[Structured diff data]
+++

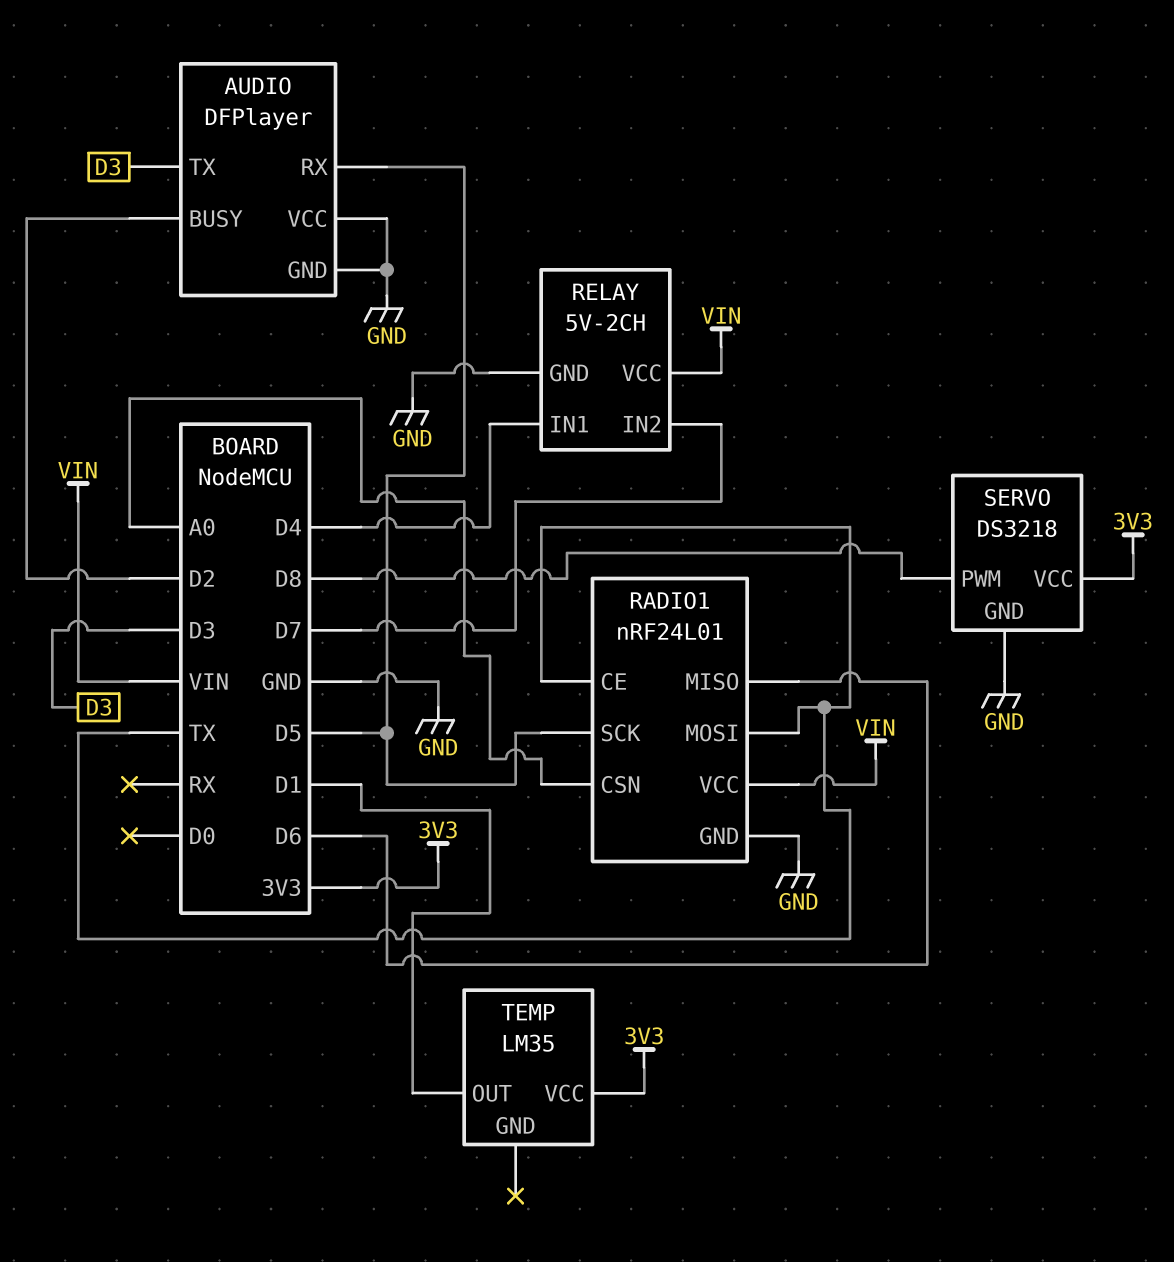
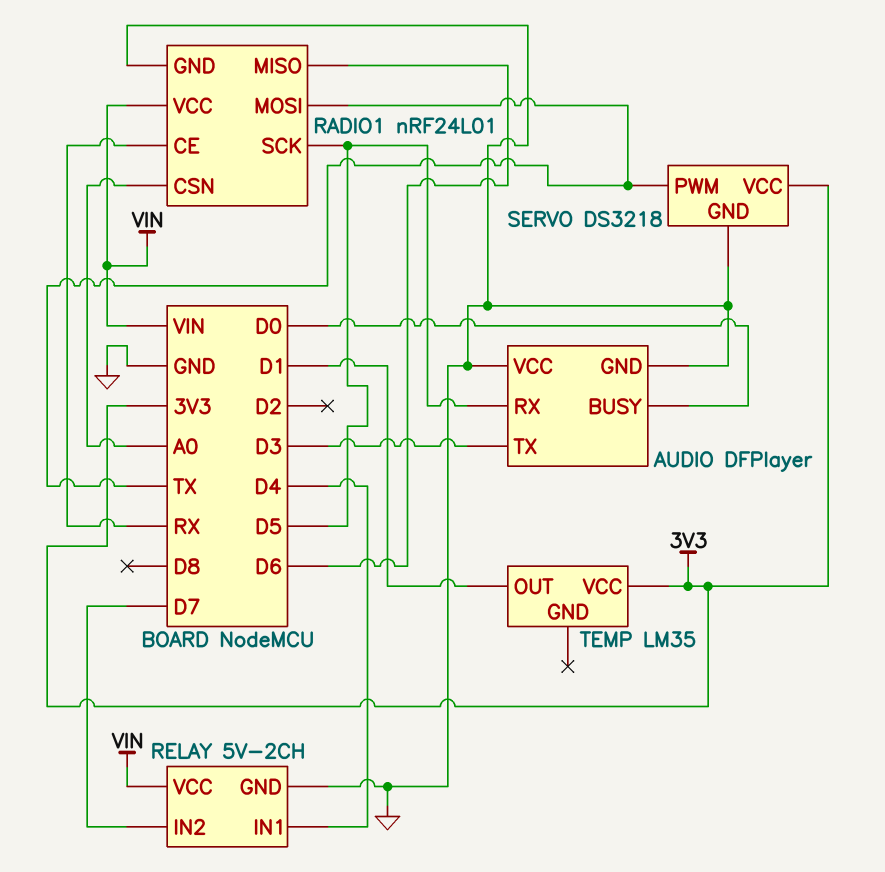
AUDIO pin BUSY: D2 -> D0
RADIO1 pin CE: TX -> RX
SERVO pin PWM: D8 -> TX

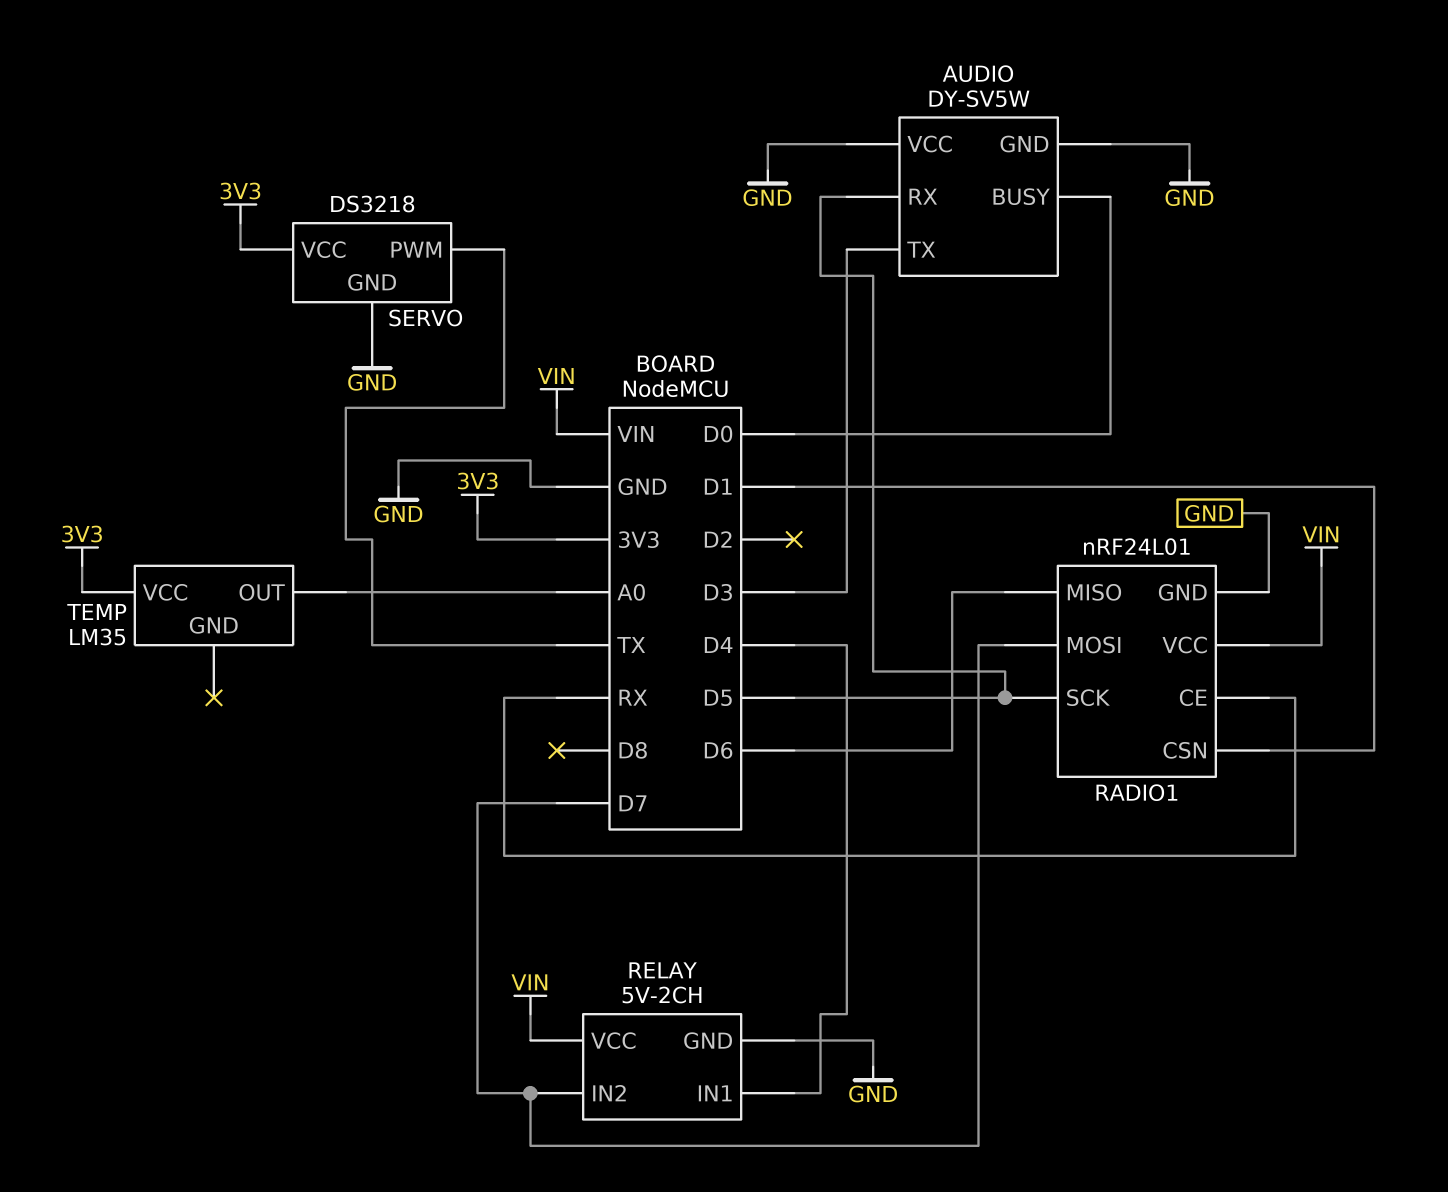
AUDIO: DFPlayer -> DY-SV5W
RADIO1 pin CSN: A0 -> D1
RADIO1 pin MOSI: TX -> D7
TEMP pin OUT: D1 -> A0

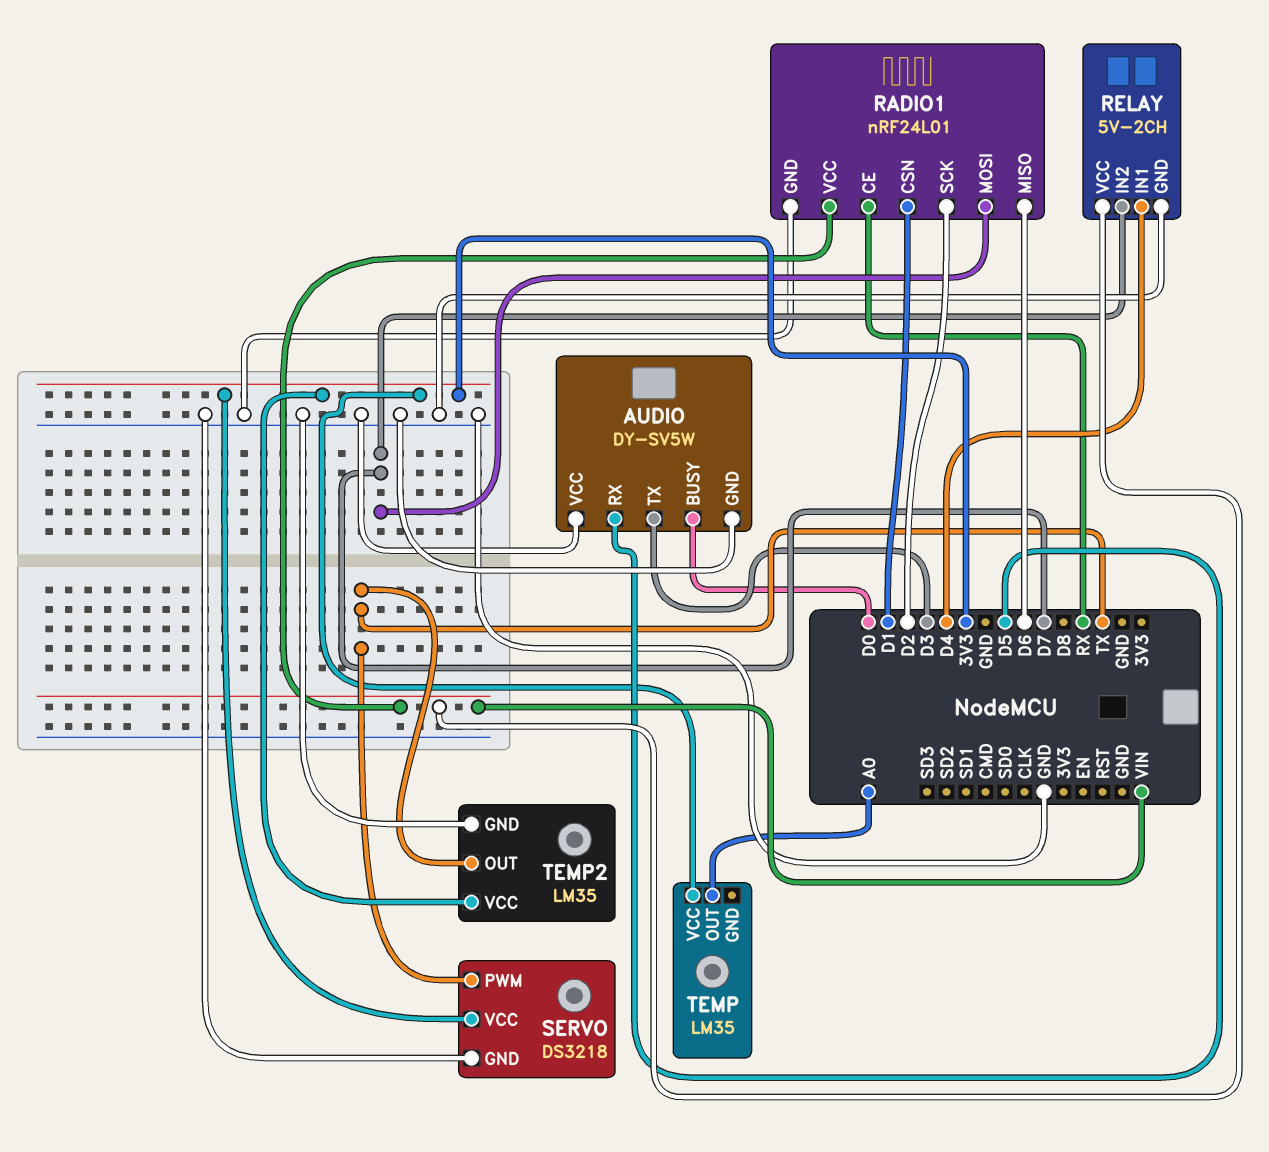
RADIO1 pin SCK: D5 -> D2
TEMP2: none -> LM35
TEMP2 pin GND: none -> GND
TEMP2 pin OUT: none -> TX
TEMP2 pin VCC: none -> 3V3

+++

◆ **What the exercise asks**: I need exact copies of the lines from the one holding "TEMP2: none -> LM35" through the end of the records above, and nothing beyond them.

◆ **Answer to this problem**:
TEMP2: none -> LM35
TEMP2 pin GND: none -> GND
TEMP2 pin OUT: none -> TX
TEMP2 pin VCC: none -> 3V3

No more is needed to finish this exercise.